-------- INFORMATION --------

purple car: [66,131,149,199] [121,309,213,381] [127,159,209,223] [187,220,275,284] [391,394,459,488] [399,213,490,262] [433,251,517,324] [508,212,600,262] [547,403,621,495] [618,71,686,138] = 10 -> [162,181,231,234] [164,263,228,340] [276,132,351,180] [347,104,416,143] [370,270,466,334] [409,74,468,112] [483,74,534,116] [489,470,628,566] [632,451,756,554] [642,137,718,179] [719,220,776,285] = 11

--------
-------- INFORMATION --------

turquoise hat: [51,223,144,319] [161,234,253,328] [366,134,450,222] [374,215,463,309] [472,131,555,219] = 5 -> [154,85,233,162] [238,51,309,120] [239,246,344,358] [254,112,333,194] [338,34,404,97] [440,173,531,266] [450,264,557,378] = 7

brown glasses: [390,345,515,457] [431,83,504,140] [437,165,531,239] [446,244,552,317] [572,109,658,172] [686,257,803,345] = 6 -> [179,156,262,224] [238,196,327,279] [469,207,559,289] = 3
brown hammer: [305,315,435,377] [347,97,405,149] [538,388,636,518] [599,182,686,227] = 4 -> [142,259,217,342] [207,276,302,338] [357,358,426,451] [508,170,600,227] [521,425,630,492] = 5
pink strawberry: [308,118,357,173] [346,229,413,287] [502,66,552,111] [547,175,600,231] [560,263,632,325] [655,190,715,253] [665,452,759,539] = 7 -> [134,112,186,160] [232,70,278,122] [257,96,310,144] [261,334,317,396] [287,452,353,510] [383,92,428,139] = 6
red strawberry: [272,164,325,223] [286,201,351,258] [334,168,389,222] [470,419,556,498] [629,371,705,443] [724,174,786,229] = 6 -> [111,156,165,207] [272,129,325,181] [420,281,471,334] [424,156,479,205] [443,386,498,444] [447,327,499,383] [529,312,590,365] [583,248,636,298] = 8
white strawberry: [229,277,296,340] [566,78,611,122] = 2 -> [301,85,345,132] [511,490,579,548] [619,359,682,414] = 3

--------
-------- INFORMATION --------

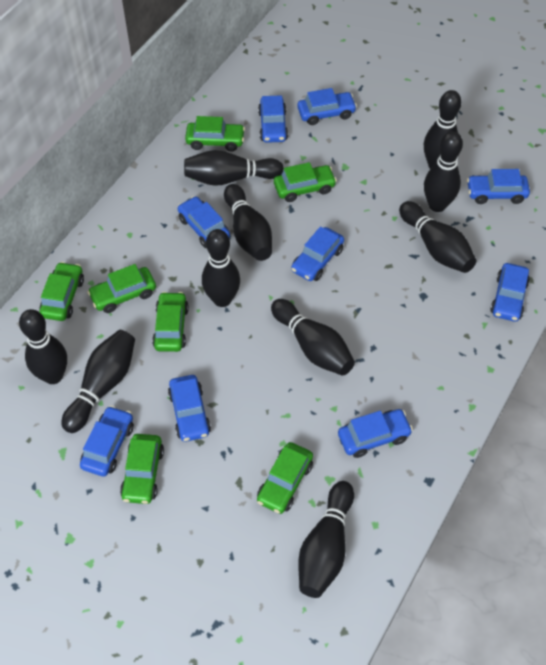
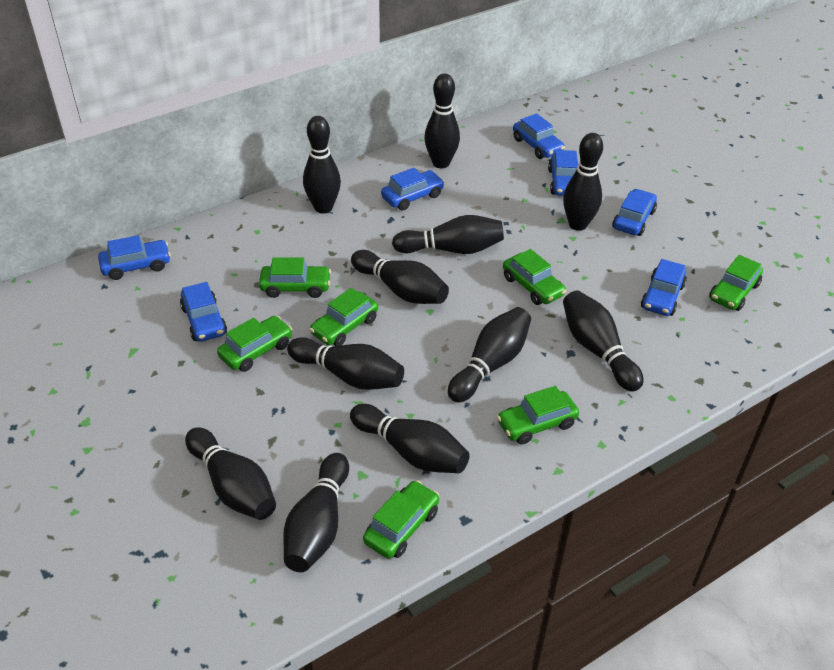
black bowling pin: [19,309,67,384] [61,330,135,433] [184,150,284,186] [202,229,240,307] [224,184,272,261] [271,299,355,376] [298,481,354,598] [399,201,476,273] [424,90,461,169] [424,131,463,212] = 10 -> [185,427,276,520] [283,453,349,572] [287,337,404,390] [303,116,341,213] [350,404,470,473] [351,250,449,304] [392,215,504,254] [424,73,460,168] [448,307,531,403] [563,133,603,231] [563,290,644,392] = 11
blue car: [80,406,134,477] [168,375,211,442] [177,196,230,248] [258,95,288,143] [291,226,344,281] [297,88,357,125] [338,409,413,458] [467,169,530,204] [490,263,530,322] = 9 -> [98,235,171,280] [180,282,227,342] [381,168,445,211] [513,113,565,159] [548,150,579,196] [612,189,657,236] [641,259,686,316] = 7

--------

__WHAT THE TASK REQUIRES__. Search the material above for the word "brown", then copy each line that holds it.

__SOLUTION__.
brown glasses: [390,345,515,457] [431,83,504,140] [437,165,531,239] [446,244,552,317] [572,109,658,172] [686,257,803,345] = 6 -> [179,156,262,224] [238,196,327,279] [469,207,559,289] = 3
brown hammer: [305,315,435,377] [347,97,405,149] [538,388,636,518] [599,182,686,227] = 4 -> [142,259,217,342] [207,276,302,338] [357,358,426,451] [508,170,600,227] [521,425,630,492] = 5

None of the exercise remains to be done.